Object tracking records:
= Beginning of Section =

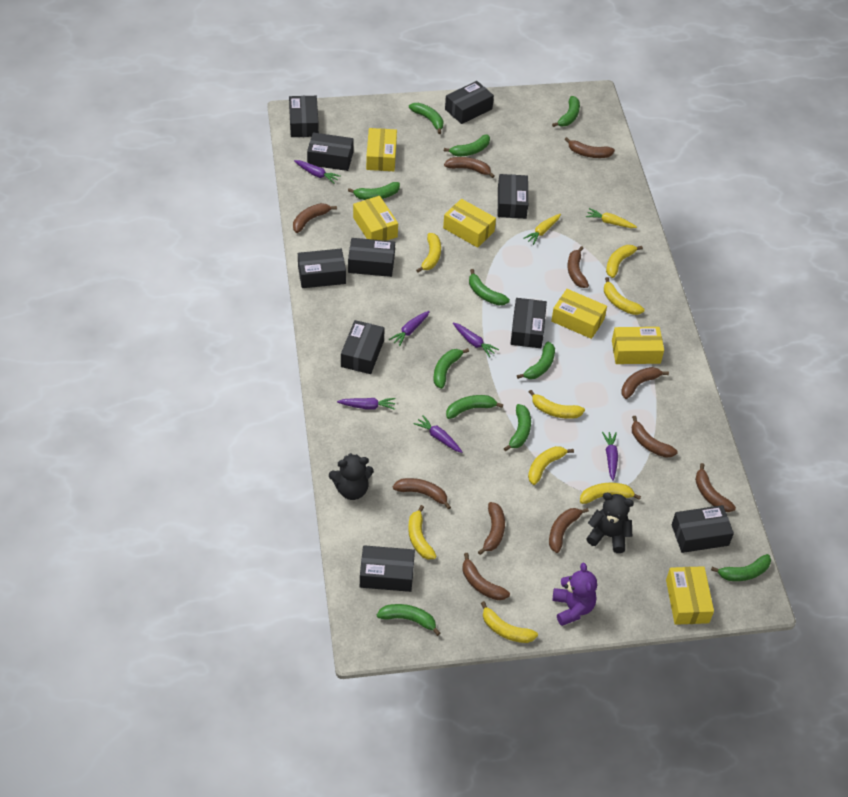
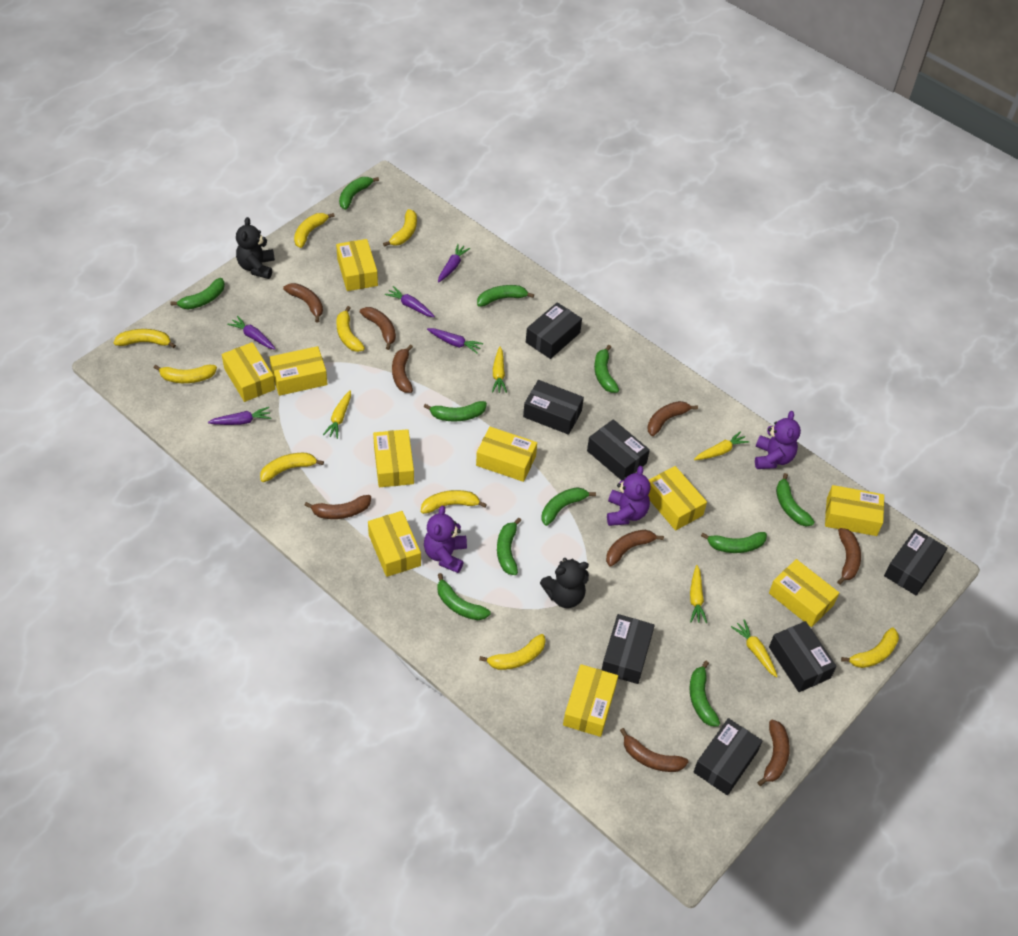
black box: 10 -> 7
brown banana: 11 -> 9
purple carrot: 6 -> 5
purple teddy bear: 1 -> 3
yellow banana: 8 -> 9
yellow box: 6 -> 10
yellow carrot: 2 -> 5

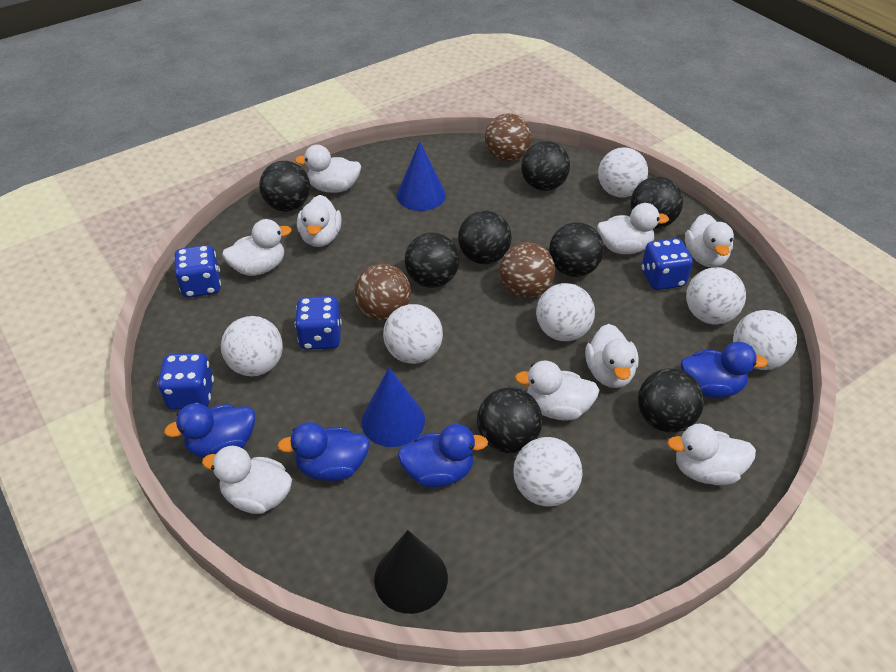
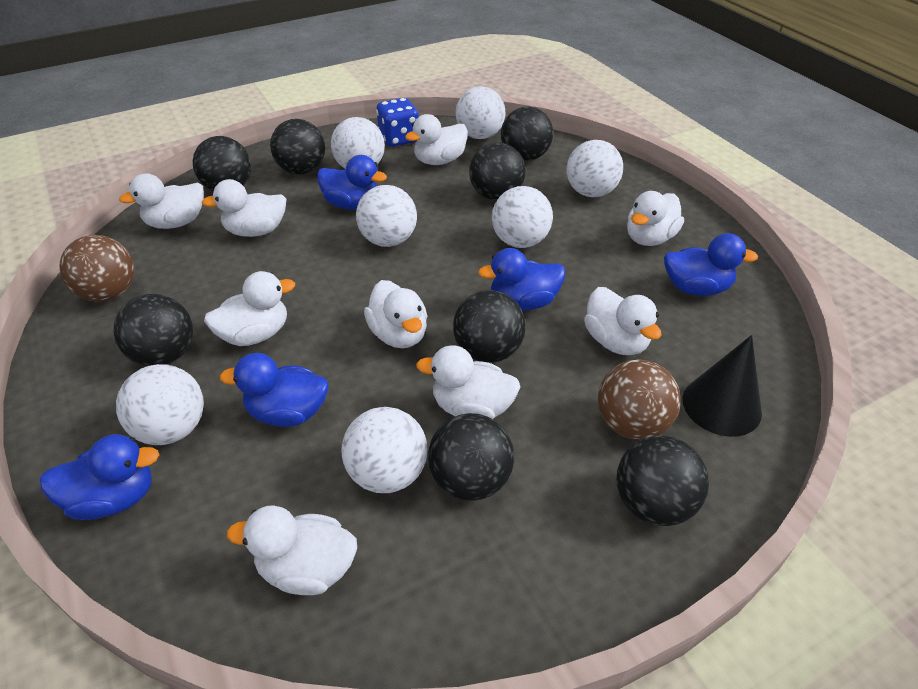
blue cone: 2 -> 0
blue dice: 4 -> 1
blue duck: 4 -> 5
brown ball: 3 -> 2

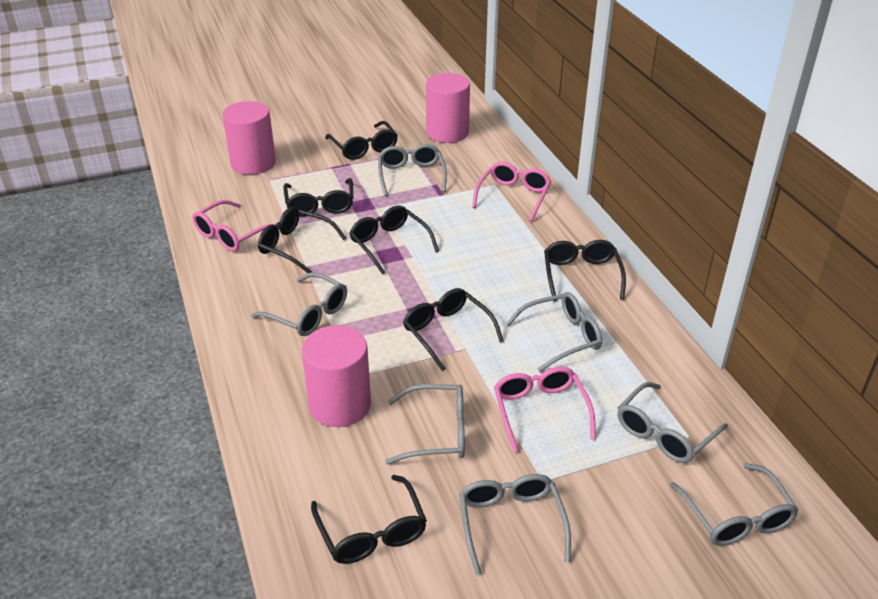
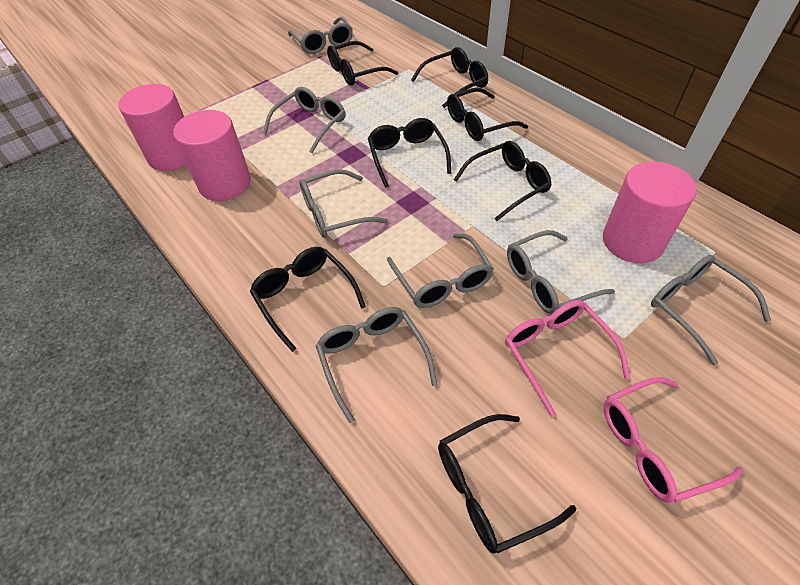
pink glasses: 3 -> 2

= End of Section =

# [Assignment]
Only the lines from the one containing "blue cone: 2 -> 0" through the end of the records are wanted, set down exactly and without their pictures.

# [Task solution]
blue cone: 2 -> 0
blue dice: 4 -> 1
blue duck: 4 -> 5
brown ball: 3 -> 2

pink glasses: 3 -> 2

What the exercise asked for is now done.